Go through the entries and copy each one exactly. Leave none out.
***** RECORD EXTRACTS *****
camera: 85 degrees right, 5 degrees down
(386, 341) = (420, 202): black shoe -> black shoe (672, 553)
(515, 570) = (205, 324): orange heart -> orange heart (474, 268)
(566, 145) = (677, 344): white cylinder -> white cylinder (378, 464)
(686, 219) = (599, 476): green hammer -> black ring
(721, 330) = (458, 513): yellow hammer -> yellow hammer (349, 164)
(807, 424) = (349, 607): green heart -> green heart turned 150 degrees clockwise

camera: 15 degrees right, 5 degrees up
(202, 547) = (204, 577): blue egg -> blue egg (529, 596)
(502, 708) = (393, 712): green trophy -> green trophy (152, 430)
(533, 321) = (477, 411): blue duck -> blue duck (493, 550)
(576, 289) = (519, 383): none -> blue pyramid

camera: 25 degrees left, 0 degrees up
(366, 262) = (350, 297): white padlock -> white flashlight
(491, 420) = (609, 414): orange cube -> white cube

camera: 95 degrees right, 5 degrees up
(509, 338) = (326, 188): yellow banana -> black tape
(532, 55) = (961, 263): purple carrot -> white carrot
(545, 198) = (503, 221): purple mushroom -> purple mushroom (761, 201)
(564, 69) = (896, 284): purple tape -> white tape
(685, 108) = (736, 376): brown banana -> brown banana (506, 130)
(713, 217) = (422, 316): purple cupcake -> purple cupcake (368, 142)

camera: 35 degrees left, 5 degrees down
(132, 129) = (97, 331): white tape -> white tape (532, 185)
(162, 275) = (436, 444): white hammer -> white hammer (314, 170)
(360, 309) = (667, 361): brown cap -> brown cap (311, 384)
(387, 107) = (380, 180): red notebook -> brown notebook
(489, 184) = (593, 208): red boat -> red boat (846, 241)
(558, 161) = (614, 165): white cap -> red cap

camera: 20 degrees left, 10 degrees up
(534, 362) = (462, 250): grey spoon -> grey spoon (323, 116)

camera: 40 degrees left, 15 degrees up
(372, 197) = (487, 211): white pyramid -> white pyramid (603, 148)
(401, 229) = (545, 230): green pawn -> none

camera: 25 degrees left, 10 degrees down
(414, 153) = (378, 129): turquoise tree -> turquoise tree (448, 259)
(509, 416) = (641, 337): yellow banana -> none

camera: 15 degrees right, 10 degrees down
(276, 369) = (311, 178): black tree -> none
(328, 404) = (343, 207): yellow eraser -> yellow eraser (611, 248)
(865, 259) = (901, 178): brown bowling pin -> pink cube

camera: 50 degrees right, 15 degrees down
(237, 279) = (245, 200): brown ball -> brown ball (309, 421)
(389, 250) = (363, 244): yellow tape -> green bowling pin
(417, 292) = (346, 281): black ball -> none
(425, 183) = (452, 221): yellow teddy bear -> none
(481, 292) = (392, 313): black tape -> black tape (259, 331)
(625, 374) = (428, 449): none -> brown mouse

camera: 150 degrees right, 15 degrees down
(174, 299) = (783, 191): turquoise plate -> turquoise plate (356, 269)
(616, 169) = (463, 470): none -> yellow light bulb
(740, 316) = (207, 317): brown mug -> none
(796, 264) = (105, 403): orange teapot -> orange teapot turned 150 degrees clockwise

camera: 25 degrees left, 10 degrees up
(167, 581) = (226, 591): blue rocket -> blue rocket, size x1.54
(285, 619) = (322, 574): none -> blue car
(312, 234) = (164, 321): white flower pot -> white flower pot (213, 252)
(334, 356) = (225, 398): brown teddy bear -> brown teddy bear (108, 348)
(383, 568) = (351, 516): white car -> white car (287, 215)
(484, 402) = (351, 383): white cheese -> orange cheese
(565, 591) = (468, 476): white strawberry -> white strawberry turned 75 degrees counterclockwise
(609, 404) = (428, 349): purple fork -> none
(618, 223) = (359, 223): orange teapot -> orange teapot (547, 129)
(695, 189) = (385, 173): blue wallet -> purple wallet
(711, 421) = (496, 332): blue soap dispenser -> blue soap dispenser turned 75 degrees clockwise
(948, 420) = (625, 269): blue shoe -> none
*****
#### TASK OUTPUT
camera: 85 degrees right, 5 degrees down
(386, 341) = (420, 202): black shoe -> black shoe (672, 553)
(515, 570) = (205, 324): orange heart -> orange heart (474, 268)
(566, 145) = (677, 344): white cylinder -> white cylinder (378, 464)
(686, 219) = (599, 476): green hammer -> black ring
(721, 330) = (458, 513): yellow hammer -> yellow hammer (349, 164)
(807, 424) = (349, 607): green heart -> green heart turned 150 degrees clockwise

camera: 15 degrees right, 5 degrees up
(202, 547) = (204, 577): blue egg -> blue egg (529, 596)
(502, 708) = (393, 712): green trophy -> green trophy (152, 430)
(533, 321) = (477, 411): blue duck -> blue duck (493, 550)
(576, 289) = (519, 383): none -> blue pyramid

camera: 25 degrees left, 0 degrees up
(366, 262) = (350, 297): white padlock -> white flashlight
(491, 420) = (609, 414): orange cube -> white cube

camera: 95 degrees right, 5 degrees up
(509, 338) = (326, 188): yellow banana -> black tape
(532, 55) = (961, 263): purple carrot -> white carrot
(545, 198) = (503, 221): purple mushroom -> purple mushroom (761, 201)
(564, 69) = (896, 284): purple tape -> white tape
(685, 108) = (736, 376): brown banana -> brown banana (506, 130)
(713, 217) = (422, 316): purple cupcake -> purple cupcake (368, 142)

camera: 35 degrees left, 5 degrees down
(132, 129) = (97, 331): white tape -> white tape (532, 185)
(162, 275) = (436, 444): white hammer -> white hammer (314, 170)
(360, 309) = (667, 361): brown cap -> brown cap (311, 384)
(387, 107) = (380, 180): red notebook -> brown notebook
(489, 184) = (593, 208): red boat -> red boat (846, 241)
(558, 161) = (614, 165): white cap -> red cap

camera: 20 degrees left, 10 degrees up
(534, 362) = (462, 250): grey spoon -> grey spoon (323, 116)

camera: 40 degrees left, 15 degrees up
(372, 197) = (487, 211): white pyramid -> white pyramid (603, 148)
(401, 229) = (545, 230): green pawn -> none

camera: 25 degrees left, 10 degrees down
(414, 153) = (378, 129): turquoise tree -> turquoise tree (448, 259)
(509, 416) = (641, 337): yellow banana -> none

camera: 15 degrees right, 10 degrees down
(276, 369) = (311, 178): black tree -> none
(328, 404) = (343, 207): yellow eraser -> yellow eraser (611, 248)
(865, 259) = (901, 178): brown bowling pin -> pink cube

camera: 50 degrees right, 15 degrees down
(237, 279) = (245, 200): brown ball -> brown ball (309, 421)
(389, 250) = (363, 244): yellow tape -> green bowling pin
(417, 292) = (346, 281): black ball -> none
(425, 183) = (452, 221): yellow teddy bear -> none
(481, 292) = (392, 313): black tape -> black tape (259, 331)
(625, 374) = (428, 449): none -> brown mouse

camera: 150 degrees right, 15 degrees down
(174, 299) = (783, 191): turquoise plate -> turquoise plate (356, 269)
(616, 169) = (463, 470): none -> yellow light bulb
(740, 316) = (207, 317): brown mug -> none
(796, 264) = (105, 403): orange teapot -> orange teapot turned 150 degrees clockwise

camera: 25 degrees left, 10 degrees up
(167, 581) = (226, 591): blue rocket -> blue rocket, size x1.54
(285, 619) = (322, 574): none -> blue car
(312, 234) = (164, 321): white flower pot -> white flower pot (213, 252)
(334, 356) = (225, 398): brown teddy bear -> brown teddy bear (108, 348)
(383, 568) = (351, 516): white car -> white car (287, 215)
(484, 402) = (351, 383): white cheese -> orange cheese
(565, 591) = (468, 476): white strawberry -> white strawberry turned 75 degrees counterclockwise
(609, 404) = (428, 349): purple fork -> none
(618, 223) = (359, 223): orange teapot -> orange teapot (547, 129)
(695, 189) = (385, 173): blue wallet -> purple wallet
(711, 421) = (496, 332): blue soap dispenser -> blue soap dispenser turned 75 degrees clockwise
(948, 420) = (625, 269): blue shoe -> none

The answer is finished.